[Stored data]
+++++

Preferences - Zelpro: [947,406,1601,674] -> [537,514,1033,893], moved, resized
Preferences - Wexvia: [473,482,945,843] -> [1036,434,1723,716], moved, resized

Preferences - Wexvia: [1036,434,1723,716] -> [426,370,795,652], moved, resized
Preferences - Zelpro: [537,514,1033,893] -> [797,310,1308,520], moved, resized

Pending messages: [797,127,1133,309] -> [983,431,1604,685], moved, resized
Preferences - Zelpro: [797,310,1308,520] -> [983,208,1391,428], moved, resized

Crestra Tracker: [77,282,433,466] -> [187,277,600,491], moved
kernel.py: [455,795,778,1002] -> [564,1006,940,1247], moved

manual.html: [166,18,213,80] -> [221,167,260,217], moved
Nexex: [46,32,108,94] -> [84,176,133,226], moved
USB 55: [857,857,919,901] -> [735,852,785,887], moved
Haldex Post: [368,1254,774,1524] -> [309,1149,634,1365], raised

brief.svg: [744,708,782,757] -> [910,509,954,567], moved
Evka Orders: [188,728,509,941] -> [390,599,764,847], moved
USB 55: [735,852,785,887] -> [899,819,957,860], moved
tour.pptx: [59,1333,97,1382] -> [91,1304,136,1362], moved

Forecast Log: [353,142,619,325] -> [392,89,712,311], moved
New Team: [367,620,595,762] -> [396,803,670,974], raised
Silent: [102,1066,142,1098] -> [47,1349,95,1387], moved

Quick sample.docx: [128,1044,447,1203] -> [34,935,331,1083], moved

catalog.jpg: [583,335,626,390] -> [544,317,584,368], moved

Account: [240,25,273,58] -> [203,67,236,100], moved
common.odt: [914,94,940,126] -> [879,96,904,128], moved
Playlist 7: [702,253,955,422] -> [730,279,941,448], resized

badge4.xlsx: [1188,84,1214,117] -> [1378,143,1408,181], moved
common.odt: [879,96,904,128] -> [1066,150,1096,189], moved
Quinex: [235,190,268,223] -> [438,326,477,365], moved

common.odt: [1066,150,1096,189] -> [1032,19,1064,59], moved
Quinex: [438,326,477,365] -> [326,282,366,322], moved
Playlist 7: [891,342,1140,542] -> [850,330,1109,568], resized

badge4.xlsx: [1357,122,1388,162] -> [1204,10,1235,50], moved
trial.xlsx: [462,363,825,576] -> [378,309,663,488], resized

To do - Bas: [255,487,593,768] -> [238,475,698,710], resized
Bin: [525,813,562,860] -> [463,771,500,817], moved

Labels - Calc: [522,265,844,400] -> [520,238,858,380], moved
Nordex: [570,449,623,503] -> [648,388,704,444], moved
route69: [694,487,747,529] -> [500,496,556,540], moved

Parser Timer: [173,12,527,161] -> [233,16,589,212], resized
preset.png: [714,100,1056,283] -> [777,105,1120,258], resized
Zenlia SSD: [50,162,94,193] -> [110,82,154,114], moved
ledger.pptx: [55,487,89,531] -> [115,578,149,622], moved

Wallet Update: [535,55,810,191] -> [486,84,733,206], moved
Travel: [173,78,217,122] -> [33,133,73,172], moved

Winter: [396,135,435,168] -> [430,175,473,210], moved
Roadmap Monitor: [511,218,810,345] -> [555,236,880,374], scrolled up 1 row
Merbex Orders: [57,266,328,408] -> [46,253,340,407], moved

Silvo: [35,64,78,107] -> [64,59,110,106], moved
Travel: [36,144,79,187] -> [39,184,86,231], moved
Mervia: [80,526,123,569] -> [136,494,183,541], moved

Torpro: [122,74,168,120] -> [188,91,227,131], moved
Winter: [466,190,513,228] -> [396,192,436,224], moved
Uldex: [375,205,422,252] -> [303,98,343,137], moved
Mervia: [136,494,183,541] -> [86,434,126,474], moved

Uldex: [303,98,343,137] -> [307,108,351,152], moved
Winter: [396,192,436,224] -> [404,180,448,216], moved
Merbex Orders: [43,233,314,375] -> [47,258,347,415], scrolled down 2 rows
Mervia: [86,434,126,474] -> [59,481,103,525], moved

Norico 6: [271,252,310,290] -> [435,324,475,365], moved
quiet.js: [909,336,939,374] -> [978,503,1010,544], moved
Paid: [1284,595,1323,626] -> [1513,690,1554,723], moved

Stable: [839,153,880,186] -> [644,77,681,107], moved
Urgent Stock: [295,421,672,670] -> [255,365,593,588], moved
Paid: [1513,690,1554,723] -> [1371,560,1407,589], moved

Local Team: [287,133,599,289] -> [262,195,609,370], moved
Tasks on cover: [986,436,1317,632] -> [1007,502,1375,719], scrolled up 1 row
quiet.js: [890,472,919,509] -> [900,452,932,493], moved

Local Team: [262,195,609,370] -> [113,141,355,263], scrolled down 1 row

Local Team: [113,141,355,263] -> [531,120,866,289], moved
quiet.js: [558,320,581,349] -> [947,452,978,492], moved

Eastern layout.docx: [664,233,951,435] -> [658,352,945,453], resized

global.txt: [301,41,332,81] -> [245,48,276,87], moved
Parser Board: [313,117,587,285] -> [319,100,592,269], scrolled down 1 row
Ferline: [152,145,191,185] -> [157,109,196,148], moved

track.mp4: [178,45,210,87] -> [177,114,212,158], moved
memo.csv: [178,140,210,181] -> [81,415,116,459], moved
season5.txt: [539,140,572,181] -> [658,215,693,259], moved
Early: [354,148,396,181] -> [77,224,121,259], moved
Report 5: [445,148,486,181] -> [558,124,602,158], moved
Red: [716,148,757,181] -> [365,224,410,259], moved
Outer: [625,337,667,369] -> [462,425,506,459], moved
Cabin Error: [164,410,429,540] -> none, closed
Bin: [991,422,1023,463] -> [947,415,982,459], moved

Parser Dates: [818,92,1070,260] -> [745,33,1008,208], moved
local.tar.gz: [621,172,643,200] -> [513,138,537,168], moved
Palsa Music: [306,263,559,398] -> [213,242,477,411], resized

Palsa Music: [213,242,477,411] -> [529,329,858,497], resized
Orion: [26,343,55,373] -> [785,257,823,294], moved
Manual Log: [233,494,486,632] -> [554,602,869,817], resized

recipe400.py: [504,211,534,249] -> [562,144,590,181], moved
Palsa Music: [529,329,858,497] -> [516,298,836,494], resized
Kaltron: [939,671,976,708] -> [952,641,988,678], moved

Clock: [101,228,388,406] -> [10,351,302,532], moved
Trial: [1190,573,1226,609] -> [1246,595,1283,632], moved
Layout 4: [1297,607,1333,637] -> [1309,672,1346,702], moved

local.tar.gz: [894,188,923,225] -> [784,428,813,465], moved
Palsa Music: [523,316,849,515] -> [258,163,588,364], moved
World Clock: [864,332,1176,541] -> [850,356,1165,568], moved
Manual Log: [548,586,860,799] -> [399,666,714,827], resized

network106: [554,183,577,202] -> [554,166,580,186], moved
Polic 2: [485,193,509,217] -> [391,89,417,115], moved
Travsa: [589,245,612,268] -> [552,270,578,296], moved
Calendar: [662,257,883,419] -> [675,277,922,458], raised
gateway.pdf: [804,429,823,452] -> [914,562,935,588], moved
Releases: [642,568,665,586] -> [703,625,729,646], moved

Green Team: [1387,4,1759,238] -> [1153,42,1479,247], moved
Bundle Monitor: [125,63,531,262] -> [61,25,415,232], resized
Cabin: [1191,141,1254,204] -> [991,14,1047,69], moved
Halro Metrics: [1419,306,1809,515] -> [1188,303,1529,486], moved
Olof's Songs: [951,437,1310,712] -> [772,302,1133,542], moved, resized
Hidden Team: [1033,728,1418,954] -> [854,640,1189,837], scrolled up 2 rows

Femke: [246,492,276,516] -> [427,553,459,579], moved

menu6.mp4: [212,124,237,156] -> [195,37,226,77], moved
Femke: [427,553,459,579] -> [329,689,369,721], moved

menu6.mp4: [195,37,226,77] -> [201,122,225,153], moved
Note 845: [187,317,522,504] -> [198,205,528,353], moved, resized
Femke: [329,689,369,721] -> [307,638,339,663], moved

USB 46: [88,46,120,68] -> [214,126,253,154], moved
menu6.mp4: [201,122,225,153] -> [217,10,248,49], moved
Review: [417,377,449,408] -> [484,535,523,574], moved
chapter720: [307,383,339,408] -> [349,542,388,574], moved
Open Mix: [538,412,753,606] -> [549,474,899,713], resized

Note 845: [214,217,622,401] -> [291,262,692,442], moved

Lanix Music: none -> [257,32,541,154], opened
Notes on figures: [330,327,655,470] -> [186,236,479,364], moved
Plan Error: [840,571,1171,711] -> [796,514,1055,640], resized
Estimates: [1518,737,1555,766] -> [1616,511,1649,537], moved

+++++

# The problem
Out of the preceding entries, pull each line that contains the word "Winter".

# Problem solution
Winter: [396,135,435,168] -> [430,175,473,210], moved
Winter: [466,190,513,228] -> [396,192,436,224], moved
Winter: [396,192,436,224] -> [404,180,448,216], moved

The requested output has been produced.